_INSTRUCTIONS FOR THE TASK_
Somewhere below are a line with "grey fork: 1 -> 0" and a later line with "blue robot: 0 -> 4". Output exactly those lines and all lines between them.

------------------------------------

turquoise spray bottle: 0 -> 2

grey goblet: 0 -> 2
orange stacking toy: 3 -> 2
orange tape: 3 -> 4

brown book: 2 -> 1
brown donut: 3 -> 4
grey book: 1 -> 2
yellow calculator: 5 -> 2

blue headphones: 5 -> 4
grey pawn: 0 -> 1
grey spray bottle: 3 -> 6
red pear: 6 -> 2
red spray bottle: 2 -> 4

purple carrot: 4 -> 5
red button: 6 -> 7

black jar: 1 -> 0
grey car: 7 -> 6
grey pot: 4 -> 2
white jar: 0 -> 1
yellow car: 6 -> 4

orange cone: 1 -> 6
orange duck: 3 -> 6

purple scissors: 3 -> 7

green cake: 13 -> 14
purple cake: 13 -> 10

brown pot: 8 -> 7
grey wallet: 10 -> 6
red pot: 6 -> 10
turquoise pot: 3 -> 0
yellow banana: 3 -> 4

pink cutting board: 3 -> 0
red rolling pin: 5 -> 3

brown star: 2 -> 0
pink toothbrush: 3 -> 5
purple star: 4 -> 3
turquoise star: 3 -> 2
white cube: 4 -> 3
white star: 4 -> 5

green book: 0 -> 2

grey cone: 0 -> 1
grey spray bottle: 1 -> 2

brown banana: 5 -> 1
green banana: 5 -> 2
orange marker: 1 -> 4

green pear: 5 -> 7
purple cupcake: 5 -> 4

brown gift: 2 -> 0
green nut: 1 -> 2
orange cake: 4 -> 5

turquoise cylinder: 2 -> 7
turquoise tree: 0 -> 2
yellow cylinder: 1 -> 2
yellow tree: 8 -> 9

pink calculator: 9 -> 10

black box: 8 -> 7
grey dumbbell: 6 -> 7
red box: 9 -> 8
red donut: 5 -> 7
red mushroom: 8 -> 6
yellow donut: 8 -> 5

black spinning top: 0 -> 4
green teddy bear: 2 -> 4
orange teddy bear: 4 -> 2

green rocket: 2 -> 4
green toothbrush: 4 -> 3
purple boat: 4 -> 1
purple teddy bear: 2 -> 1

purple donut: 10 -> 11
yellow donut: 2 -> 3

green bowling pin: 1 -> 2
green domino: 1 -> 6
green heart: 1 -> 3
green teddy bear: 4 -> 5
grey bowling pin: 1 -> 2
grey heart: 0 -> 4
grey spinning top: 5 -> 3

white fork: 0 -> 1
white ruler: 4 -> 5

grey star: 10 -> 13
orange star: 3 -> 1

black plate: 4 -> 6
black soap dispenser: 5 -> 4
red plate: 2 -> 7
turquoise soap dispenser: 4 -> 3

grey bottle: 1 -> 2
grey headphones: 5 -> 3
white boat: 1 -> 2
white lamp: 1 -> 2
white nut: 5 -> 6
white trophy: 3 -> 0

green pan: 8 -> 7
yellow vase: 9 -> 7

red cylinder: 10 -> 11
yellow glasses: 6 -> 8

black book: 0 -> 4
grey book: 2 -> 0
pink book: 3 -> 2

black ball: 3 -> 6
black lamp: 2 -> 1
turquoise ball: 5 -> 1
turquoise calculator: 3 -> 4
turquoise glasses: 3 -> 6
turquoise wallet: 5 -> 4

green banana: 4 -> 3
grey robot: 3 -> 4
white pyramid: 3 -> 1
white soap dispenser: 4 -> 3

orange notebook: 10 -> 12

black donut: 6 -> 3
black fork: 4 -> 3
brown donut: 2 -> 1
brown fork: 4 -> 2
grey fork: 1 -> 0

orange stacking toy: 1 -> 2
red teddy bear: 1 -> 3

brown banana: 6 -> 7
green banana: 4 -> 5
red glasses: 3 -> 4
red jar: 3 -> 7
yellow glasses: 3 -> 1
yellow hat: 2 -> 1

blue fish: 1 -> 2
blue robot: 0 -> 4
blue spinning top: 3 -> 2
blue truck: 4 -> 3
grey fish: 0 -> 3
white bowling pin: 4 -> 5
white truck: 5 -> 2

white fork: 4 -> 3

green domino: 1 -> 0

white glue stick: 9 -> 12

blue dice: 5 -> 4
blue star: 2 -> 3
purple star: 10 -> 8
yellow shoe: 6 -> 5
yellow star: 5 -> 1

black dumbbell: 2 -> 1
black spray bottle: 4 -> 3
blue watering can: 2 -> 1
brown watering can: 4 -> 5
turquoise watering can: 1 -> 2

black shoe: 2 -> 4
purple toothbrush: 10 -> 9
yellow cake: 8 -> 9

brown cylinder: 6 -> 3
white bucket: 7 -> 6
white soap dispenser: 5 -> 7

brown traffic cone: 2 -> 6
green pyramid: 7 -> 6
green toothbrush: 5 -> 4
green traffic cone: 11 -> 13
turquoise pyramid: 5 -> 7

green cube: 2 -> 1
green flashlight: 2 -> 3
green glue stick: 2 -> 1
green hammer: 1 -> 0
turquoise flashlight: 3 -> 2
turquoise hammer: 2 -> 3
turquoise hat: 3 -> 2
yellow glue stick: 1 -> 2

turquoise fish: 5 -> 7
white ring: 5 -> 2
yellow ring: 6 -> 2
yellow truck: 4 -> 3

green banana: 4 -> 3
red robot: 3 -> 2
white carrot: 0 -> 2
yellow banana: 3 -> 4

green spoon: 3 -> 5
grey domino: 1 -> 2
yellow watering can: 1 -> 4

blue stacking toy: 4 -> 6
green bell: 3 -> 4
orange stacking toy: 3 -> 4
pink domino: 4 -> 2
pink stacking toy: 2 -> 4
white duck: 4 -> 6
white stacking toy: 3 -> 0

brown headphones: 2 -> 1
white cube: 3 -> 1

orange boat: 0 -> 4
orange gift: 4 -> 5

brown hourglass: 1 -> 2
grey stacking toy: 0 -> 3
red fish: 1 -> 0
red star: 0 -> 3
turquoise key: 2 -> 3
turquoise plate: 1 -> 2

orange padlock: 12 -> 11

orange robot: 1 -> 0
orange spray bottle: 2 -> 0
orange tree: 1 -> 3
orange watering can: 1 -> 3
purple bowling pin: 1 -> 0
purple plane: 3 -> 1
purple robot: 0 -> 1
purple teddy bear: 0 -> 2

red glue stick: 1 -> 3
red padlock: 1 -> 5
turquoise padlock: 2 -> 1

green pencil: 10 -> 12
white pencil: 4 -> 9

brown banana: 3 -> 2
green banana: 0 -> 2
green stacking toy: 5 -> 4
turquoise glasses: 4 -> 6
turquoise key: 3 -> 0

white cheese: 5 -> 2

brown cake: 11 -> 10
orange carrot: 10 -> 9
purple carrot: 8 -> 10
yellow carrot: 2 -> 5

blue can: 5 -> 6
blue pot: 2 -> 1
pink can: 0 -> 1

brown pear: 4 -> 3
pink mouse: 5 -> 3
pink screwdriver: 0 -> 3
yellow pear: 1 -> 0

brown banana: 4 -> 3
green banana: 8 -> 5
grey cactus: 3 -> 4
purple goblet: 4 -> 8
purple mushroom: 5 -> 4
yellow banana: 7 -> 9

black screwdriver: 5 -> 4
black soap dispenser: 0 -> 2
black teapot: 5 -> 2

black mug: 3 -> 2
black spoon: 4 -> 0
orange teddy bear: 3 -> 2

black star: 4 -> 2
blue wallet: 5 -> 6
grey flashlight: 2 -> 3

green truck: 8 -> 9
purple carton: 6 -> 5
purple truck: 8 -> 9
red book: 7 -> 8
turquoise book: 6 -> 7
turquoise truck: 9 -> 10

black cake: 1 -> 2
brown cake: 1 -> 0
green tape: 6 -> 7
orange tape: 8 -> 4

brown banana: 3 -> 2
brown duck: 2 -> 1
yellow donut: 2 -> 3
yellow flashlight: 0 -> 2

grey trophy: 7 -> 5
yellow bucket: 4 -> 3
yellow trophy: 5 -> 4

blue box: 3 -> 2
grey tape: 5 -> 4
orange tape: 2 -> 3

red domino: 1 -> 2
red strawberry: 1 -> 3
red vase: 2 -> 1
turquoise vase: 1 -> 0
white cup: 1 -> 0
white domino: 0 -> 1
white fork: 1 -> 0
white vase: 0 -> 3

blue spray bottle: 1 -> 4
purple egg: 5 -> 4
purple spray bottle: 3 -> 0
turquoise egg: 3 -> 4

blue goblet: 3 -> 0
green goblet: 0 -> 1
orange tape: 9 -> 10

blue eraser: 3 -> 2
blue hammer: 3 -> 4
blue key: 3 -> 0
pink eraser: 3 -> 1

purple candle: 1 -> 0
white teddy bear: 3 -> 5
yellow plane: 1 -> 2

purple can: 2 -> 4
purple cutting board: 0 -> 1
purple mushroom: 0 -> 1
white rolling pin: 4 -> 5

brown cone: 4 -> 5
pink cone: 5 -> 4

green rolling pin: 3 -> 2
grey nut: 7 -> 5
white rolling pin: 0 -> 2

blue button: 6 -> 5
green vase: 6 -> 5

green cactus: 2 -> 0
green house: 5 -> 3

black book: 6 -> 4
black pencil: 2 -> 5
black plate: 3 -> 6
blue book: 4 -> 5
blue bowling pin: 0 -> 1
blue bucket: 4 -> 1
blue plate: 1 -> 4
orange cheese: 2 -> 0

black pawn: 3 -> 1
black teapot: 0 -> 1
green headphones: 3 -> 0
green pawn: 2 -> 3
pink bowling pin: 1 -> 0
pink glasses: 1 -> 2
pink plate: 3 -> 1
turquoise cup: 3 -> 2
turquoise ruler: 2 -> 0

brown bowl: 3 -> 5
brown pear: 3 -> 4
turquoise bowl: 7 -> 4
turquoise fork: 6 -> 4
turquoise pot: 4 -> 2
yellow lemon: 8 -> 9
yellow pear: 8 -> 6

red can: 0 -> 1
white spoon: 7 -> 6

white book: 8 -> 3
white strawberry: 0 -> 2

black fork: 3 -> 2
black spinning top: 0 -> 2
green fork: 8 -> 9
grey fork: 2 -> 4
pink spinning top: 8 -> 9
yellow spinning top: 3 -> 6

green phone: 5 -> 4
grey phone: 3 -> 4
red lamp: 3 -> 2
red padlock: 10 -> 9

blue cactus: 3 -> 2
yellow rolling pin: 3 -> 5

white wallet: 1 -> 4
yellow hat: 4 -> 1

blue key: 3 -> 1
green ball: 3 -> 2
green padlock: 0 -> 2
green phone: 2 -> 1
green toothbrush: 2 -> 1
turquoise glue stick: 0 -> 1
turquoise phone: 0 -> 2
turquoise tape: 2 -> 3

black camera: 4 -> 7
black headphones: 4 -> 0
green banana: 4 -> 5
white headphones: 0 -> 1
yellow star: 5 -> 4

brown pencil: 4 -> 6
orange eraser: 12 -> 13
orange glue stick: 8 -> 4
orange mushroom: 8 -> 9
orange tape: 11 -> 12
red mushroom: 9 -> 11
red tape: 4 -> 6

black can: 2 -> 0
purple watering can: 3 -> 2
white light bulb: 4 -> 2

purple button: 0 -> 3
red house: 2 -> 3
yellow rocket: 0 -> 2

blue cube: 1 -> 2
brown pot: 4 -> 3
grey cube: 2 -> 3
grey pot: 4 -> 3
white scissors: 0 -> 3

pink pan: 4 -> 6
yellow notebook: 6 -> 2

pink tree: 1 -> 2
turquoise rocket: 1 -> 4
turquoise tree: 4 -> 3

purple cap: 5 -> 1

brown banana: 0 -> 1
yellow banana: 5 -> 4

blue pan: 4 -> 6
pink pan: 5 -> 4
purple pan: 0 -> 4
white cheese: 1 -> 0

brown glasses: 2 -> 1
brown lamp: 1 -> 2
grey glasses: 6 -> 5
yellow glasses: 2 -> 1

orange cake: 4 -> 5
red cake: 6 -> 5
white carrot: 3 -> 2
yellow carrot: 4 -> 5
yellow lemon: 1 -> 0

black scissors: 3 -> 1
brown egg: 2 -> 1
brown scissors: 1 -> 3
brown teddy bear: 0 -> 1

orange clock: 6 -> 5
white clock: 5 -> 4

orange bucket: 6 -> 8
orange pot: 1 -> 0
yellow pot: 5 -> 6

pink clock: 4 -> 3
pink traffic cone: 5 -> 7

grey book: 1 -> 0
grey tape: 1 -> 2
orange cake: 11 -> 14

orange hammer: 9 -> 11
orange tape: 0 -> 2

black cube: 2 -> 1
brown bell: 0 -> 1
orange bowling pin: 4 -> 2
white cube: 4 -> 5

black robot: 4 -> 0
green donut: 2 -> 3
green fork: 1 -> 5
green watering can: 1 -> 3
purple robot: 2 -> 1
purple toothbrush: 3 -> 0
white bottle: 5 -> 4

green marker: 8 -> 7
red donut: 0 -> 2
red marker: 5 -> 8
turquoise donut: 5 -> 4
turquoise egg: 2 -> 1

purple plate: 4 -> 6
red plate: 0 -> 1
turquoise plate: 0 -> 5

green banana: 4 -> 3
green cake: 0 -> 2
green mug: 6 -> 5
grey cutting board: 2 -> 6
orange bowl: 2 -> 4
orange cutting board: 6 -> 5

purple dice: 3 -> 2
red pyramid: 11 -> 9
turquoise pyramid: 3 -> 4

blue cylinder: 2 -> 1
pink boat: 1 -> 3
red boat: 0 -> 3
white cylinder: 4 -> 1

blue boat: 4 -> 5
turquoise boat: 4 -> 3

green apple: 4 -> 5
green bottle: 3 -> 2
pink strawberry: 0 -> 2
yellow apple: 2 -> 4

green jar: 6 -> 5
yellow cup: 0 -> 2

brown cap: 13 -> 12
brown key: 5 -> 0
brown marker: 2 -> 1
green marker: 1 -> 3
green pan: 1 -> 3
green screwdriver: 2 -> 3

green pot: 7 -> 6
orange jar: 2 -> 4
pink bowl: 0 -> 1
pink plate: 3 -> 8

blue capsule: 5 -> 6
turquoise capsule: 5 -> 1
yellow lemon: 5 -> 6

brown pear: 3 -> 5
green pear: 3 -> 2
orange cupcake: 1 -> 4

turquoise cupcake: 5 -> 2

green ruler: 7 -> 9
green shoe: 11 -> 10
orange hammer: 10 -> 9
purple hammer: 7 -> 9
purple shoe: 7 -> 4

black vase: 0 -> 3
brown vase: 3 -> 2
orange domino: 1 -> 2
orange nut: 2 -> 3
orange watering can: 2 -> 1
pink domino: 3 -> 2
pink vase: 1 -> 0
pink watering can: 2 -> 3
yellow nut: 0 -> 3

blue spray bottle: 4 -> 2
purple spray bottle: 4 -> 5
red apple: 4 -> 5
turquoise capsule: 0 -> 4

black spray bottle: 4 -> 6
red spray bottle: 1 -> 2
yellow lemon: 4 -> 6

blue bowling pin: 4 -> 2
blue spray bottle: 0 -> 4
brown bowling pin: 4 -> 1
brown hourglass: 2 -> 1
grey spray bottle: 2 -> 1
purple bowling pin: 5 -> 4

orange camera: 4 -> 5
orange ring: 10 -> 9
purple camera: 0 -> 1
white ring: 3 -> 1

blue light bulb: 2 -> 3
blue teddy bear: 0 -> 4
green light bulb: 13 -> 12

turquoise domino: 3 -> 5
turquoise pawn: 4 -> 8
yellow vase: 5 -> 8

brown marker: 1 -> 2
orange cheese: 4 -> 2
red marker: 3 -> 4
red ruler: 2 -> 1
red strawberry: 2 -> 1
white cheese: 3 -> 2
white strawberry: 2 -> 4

------------------------------------

_ANSWER TO THE EXERCISE_
grey fork: 1 -> 0

orange stacking toy: 1 -> 2
red teddy bear: 1 -> 3

brown banana: 6 -> 7
green banana: 4 -> 5
red glasses: 3 -> 4
red jar: 3 -> 7
yellow glasses: 3 -> 1
yellow hat: 2 -> 1

blue fish: 1 -> 2
blue robot: 0 -> 4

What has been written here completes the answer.